§ **Work item**:
Return only the lines running from the first line of the listing through the one with "(355, 252) = (472, 377): black", unchanged.

§ **Excerpted records**:
..............................

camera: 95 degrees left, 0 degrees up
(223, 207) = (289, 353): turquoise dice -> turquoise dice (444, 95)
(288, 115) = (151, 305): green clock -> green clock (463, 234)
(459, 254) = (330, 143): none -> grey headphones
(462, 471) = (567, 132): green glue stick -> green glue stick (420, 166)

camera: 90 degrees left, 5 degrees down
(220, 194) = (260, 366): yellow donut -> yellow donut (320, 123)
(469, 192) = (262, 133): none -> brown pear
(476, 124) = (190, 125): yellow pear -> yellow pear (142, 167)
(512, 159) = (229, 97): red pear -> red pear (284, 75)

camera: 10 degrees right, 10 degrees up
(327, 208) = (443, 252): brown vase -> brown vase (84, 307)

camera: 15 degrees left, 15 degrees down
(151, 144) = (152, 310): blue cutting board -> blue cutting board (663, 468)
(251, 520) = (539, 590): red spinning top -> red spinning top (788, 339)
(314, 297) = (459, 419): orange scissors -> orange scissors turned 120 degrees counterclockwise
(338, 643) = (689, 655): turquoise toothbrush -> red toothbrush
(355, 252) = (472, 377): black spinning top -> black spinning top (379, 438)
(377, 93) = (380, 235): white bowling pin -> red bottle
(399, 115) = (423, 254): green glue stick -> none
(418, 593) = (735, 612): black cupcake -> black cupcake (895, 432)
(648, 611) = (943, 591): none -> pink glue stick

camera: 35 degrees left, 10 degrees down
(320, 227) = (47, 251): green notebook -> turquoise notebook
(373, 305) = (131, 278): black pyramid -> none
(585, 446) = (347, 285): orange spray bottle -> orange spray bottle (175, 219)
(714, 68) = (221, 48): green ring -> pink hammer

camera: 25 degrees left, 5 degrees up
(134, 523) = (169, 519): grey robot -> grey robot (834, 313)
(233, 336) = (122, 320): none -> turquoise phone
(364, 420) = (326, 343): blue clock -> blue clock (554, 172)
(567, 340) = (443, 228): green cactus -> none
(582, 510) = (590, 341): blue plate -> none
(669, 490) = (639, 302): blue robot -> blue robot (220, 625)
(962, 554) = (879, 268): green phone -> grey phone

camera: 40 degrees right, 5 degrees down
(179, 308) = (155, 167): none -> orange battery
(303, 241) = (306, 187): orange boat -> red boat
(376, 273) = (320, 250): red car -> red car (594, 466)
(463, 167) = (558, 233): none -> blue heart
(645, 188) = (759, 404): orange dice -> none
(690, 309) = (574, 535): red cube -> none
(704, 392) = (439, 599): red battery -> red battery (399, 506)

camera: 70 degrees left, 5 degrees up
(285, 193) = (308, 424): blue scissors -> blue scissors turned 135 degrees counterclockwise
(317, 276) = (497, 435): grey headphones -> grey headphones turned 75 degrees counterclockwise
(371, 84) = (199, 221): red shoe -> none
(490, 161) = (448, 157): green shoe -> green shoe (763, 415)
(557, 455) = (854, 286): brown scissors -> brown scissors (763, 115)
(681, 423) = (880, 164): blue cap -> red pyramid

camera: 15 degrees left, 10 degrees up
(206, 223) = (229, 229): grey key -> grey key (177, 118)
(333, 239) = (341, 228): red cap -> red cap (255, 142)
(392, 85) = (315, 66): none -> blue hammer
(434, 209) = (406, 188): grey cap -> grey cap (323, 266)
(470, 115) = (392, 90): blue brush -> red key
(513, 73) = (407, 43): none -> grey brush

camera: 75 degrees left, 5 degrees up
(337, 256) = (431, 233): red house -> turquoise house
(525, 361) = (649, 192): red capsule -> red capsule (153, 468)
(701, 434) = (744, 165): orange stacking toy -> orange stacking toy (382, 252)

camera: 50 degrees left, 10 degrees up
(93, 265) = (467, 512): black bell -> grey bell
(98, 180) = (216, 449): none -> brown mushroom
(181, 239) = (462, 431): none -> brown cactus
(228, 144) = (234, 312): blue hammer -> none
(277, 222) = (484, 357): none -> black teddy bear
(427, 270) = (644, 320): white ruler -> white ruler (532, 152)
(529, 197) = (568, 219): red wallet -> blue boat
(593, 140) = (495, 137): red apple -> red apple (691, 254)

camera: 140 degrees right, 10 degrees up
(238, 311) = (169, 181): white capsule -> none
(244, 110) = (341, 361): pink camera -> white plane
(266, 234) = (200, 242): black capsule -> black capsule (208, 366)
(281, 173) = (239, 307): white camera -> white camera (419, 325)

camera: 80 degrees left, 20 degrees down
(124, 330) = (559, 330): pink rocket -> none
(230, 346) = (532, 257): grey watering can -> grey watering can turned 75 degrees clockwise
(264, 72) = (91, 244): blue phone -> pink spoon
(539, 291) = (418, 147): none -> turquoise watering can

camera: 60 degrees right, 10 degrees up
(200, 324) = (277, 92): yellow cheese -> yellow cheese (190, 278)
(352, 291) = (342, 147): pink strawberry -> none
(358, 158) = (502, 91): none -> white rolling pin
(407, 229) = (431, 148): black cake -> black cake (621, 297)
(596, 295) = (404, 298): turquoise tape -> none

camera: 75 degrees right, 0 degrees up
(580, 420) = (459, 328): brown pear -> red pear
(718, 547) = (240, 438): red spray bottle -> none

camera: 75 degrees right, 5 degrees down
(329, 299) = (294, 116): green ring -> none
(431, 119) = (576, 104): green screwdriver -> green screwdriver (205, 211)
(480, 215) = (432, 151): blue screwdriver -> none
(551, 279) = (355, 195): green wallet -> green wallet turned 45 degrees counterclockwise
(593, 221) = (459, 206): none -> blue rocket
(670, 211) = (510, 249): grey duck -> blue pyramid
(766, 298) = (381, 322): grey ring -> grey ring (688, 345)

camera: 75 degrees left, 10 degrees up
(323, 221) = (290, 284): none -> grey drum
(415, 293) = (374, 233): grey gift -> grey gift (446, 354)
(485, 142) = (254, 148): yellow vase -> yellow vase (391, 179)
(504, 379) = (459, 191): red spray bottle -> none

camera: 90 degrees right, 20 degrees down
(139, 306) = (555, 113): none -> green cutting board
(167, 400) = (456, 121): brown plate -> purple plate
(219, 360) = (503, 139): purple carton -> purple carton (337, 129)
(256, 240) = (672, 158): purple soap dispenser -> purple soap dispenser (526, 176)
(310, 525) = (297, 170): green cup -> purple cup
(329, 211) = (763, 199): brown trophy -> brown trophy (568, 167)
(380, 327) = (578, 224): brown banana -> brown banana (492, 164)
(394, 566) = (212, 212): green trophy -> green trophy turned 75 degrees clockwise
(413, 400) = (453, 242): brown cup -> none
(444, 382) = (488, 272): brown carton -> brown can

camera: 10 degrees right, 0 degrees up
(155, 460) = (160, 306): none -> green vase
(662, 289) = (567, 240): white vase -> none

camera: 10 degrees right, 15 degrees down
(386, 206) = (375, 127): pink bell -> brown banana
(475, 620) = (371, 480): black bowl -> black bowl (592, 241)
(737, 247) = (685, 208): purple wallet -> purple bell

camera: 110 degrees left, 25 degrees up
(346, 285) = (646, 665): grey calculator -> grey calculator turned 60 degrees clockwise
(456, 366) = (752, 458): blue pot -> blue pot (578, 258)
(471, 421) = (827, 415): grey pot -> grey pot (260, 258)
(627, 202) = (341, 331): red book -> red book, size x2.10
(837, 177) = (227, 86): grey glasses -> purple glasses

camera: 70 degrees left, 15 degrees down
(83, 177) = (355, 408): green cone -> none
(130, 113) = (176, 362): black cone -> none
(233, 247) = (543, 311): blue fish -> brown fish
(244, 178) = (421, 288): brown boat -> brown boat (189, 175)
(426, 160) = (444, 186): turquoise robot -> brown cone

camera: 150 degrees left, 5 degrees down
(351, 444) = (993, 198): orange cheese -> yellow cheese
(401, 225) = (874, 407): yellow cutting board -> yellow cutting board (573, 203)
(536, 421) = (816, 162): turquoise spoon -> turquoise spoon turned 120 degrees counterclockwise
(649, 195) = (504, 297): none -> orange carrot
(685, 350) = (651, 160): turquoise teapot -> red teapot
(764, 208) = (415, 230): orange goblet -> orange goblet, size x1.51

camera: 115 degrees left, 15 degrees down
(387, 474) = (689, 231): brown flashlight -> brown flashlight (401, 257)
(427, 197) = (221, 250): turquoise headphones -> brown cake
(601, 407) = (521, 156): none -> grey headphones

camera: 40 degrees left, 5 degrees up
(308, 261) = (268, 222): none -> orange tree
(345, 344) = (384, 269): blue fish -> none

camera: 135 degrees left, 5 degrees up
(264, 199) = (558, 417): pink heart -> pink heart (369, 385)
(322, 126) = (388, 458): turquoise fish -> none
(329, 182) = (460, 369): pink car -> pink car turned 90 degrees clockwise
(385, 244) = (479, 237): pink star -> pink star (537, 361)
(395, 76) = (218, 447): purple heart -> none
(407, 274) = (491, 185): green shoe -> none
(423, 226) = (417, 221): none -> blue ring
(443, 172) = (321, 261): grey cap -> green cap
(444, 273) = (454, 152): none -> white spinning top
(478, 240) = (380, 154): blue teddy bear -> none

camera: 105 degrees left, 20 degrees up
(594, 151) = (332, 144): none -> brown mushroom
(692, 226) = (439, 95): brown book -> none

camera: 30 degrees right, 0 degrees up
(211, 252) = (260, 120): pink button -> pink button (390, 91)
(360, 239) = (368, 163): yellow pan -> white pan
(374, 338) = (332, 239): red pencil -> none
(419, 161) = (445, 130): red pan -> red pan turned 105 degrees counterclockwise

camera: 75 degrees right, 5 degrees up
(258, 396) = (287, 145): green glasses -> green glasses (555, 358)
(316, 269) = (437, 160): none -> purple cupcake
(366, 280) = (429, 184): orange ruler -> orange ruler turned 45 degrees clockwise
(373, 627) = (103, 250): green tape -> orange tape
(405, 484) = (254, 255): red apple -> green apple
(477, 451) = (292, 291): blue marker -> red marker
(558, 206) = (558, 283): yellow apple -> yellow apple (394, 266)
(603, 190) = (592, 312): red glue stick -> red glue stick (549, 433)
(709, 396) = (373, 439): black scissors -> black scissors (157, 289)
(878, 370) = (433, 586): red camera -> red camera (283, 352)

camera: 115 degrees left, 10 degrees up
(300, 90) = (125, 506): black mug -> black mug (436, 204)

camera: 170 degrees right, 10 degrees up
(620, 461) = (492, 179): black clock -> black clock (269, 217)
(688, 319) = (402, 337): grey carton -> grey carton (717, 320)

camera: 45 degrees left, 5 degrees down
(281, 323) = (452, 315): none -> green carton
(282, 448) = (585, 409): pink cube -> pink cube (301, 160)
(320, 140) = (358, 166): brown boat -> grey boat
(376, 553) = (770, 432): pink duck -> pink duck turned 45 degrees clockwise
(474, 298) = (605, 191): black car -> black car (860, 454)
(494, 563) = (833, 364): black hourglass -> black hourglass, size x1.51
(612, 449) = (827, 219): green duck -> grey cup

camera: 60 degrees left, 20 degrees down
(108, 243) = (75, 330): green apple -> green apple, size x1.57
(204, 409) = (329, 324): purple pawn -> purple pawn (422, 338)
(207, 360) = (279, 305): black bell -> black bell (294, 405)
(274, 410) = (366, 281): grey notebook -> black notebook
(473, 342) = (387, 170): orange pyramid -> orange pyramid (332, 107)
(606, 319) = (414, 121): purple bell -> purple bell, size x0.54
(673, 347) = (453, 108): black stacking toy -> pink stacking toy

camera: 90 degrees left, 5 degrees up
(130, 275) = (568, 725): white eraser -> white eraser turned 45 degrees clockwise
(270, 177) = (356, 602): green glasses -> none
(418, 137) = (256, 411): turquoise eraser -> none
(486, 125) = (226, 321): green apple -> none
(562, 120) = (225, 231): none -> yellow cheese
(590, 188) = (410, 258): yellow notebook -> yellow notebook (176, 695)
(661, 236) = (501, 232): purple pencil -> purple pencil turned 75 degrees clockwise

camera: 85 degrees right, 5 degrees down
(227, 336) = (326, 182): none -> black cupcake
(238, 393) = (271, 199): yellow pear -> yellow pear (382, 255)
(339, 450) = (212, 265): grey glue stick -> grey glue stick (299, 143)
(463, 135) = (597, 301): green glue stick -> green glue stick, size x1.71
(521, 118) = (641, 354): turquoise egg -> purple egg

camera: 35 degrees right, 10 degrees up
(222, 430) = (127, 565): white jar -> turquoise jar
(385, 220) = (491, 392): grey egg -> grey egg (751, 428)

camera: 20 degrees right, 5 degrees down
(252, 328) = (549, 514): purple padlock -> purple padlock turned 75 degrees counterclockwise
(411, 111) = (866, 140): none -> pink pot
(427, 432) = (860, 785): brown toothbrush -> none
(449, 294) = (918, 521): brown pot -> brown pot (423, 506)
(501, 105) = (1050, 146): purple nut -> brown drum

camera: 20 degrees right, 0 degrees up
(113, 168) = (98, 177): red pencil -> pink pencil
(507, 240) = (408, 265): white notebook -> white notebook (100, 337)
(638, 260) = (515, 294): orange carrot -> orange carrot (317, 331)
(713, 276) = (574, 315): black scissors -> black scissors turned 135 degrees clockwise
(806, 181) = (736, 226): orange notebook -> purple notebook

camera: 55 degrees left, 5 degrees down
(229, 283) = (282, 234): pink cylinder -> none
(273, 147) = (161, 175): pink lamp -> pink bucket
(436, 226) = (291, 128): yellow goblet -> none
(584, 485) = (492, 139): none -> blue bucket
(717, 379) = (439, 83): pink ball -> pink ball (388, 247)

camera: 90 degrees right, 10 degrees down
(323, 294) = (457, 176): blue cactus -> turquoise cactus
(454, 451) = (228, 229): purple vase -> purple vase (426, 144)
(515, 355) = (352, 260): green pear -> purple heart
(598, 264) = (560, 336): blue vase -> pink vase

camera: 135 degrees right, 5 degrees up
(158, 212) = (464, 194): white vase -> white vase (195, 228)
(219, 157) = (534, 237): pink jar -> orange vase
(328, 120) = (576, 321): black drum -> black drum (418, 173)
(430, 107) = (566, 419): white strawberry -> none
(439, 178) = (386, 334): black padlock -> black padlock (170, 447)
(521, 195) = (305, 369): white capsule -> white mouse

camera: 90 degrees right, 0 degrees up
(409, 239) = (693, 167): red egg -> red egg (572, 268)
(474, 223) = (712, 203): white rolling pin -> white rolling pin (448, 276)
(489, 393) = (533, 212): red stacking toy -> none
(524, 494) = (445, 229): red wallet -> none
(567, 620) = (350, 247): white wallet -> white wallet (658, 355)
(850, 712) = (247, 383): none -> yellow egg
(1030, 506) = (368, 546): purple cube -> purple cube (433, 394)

..............................

§ **Task result**:
camera: 95 degrees left, 0 degrees up
(223, 207) = (289, 353): turquoise dice -> turquoise dice (444, 95)
(288, 115) = (151, 305): green clock -> green clock (463, 234)
(459, 254) = (330, 143): none -> grey headphones
(462, 471) = (567, 132): green glue stick -> green glue stick (420, 166)

camera: 90 degrees left, 5 degrees down
(220, 194) = (260, 366): yellow donut -> yellow donut (320, 123)
(469, 192) = (262, 133): none -> brown pear
(476, 124) = (190, 125): yellow pear -> yellow pear (142, 167)
(512, 159) = (229, 97): red pear -> red pear (284, 75)

camera: 10 degrees right, 10 degrees up
(327, 208) = (443, 252): brown vase -> brown vase (84, 307)

camera: 15 degrees left, 15 degrees down
(151, 144) = (152, 310): blue cutting board -> blue cutting board (663, 468)
(251, 520) = (539, 590): red spinning top -> red spinning top (788, 339)
(314, 297) = (459, 419): orange scissors -> orange scissors turned 120 degrees counterclockwise
(338, 643) = (689, 655): turquoise toothbrush -> red toothbrush
(355, 252) = (472, 377): black spinning top -> black spinning top (379, 438)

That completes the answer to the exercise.